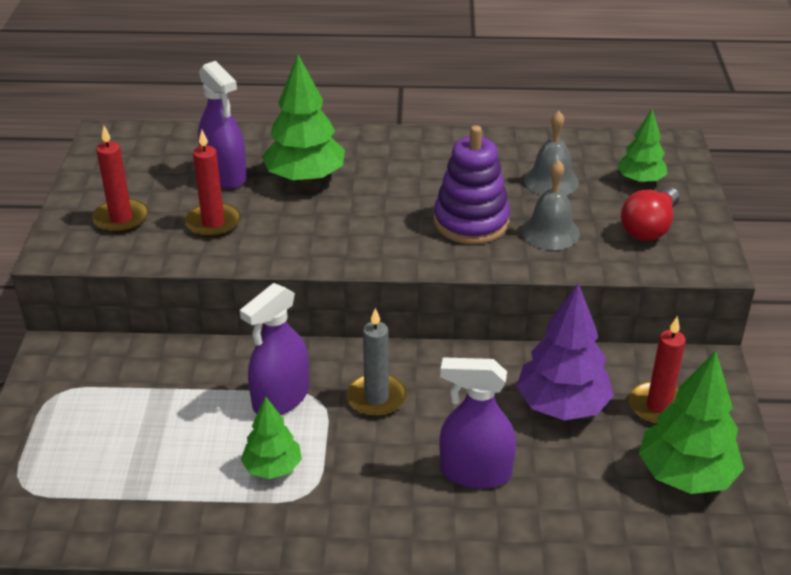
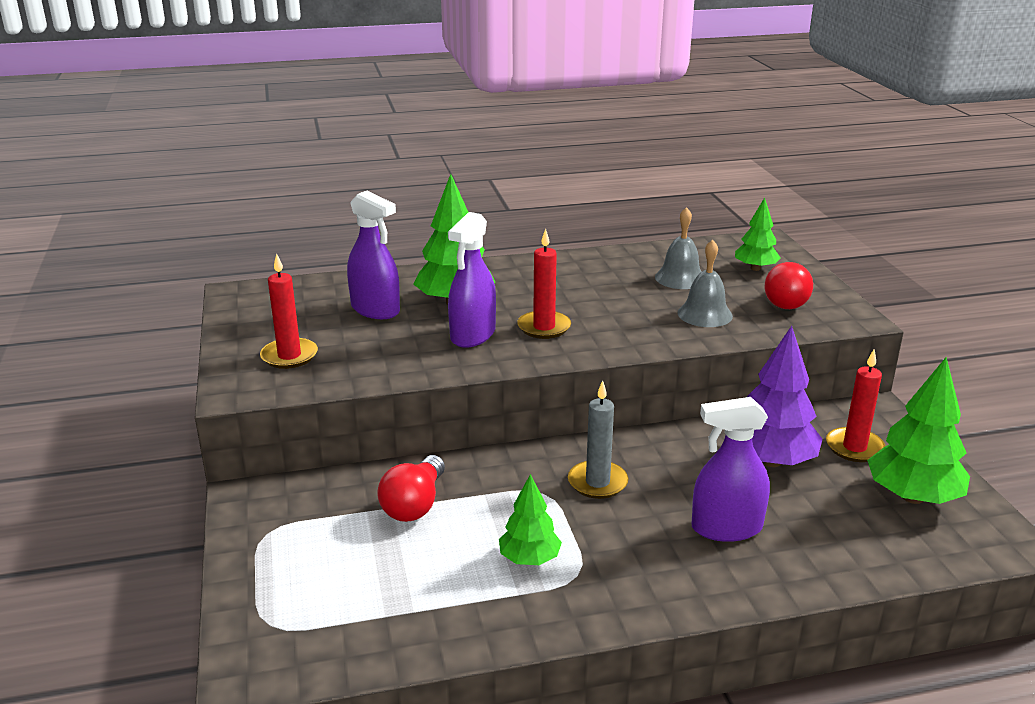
camera: 15 degrees left, 10 degrees down
(196, 389) = (414, 504): none -> red light bulb
(213, 223) = (385, 347): red candle -> red candle (544, 327)
(281, 398) = (505, 498): purple spray bottle -> purple spray bottle (473, 335)
(471, 222) = (630, 316): purple stacking toy -> none

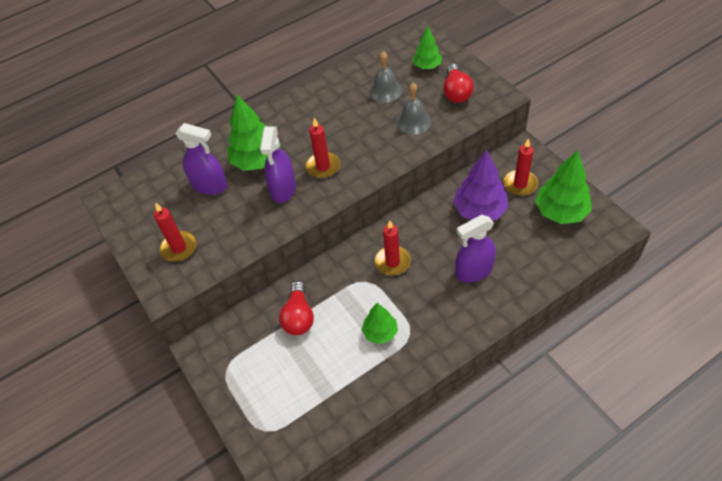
camera: 15 degrees left, 25 degrees up
(597, 482) = (392, 262): grey candle -> red candle

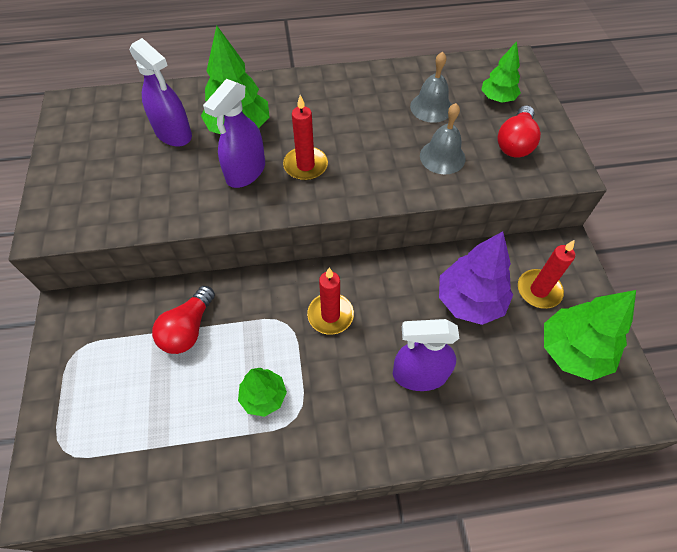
camera: 20 degrees right, 5 degrees up
(179, 248) = (94, 189): red candle -> none

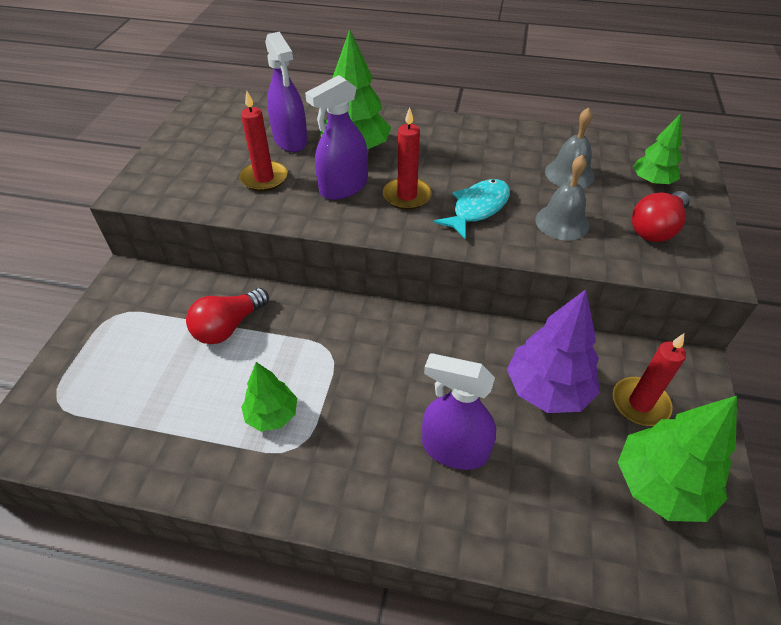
camera: 20 degrees right, 10 degrees down
(330, 315) = (380, 357): red candle -> red candle (264, 178)
(370, 162) = (477, 208): none -> turquoise fish

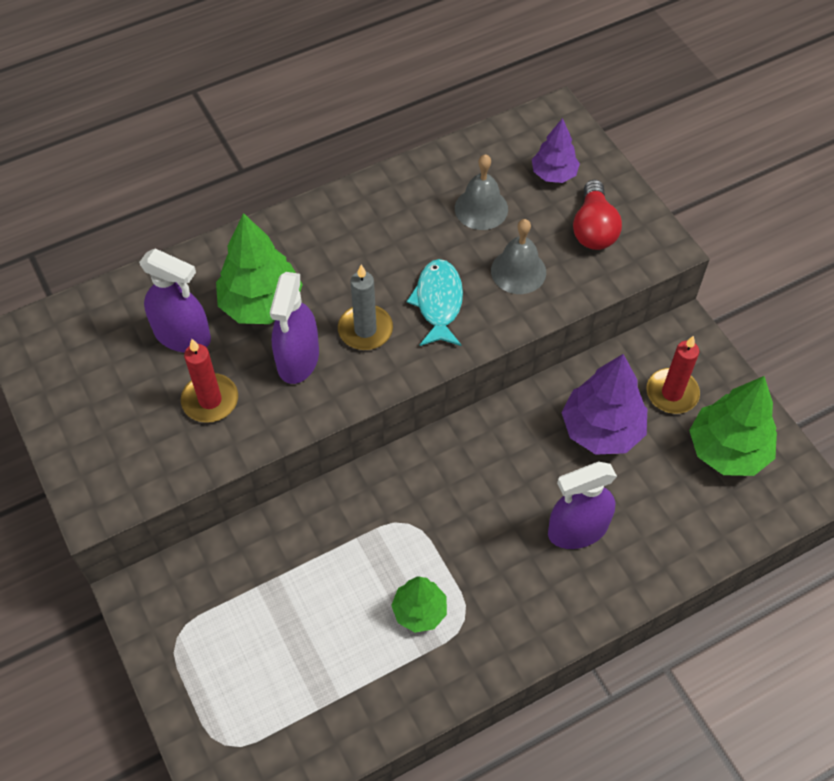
camera: 40 degrees left, 10 degrees up
(229, 326) = (297, 567): red light bulb -> none
(407, 196) = (365, 330): red candle -> grey candle
(652, 181) = (554, 174): green tree -> purple tree

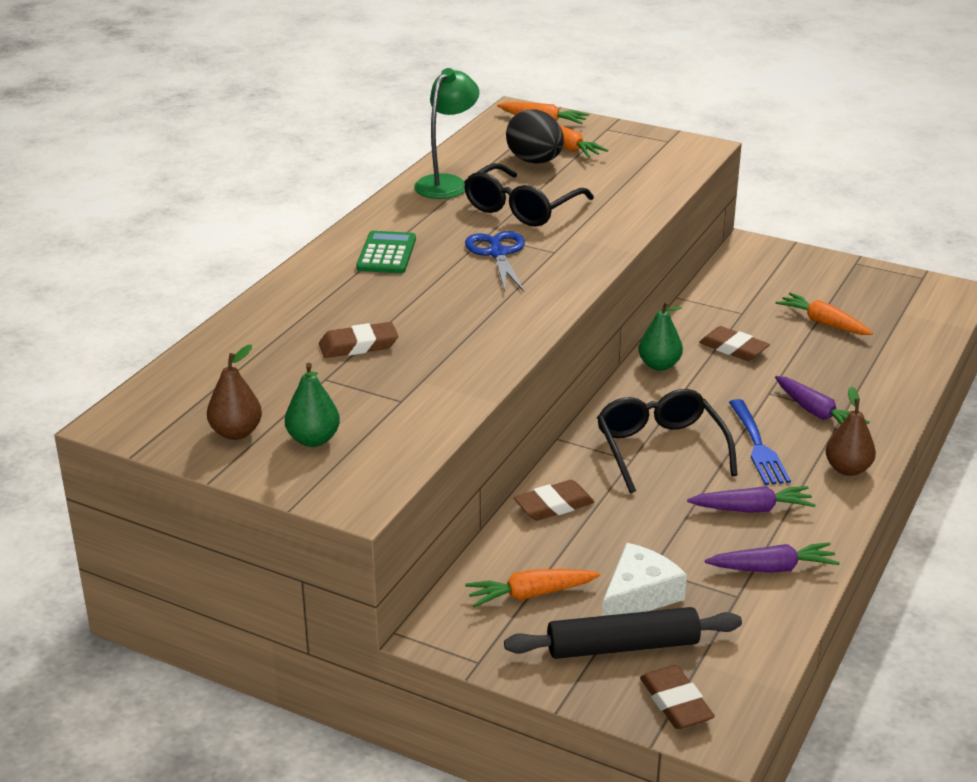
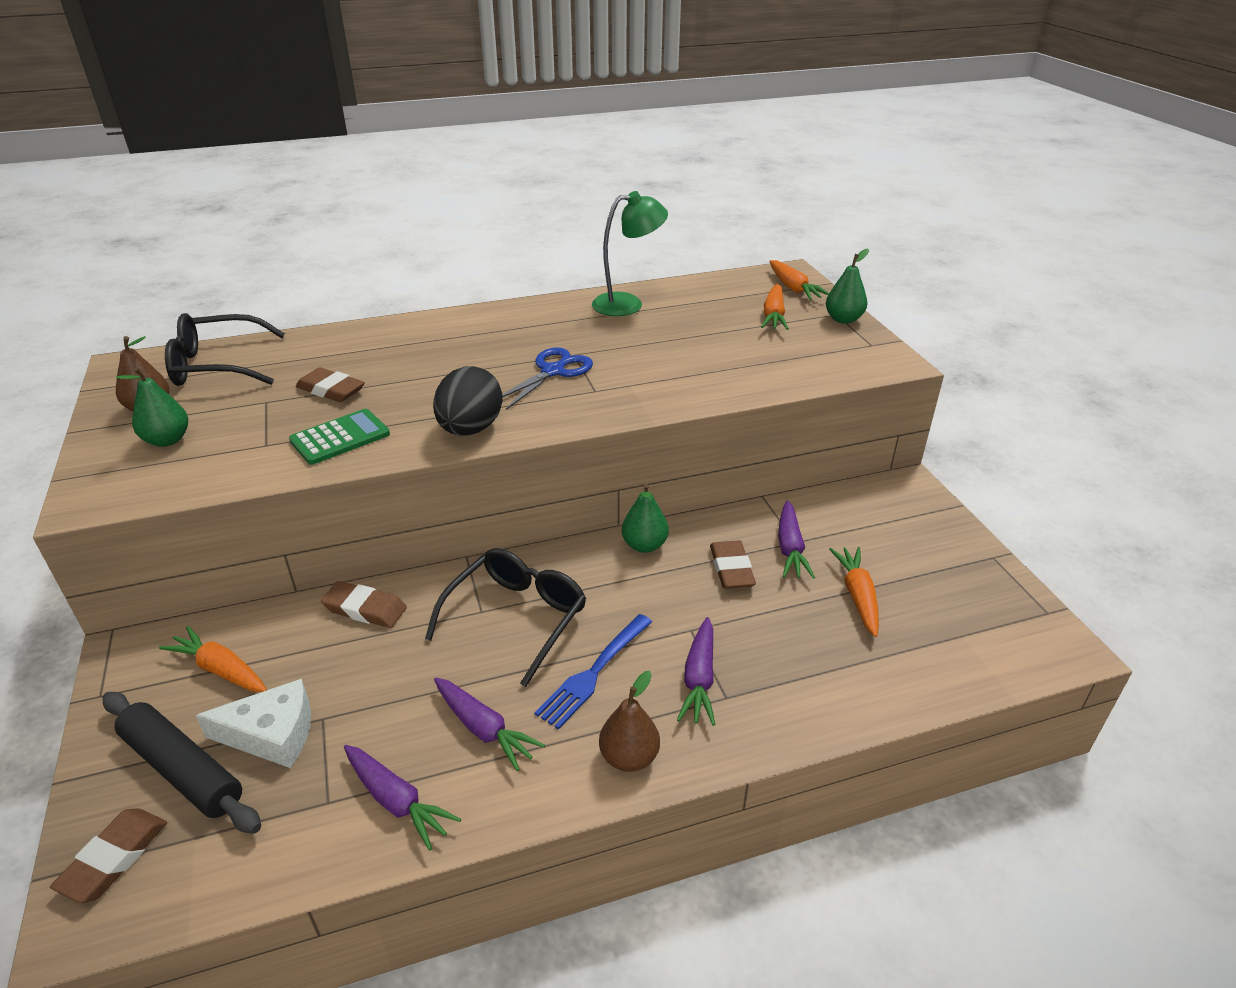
camera: 45 degrees right, 5 degrees up
(386, 253) = (484, 335): green calculator -> green calculator (340, 438)
(521, 208) = (641, 346): black glasses -> black glasses (217, 365)
(535, 161) = (724, 315): black egg -> black egg (470, 429)
(619, 131) = (843, 319): none -> green pear
(745, 318) = (790, 548): none -> purple carrot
#####
◆ **Task statement**
Using the material above, count the lines containing the word "right". Reply with the number alone.

◆ **Written solution**
3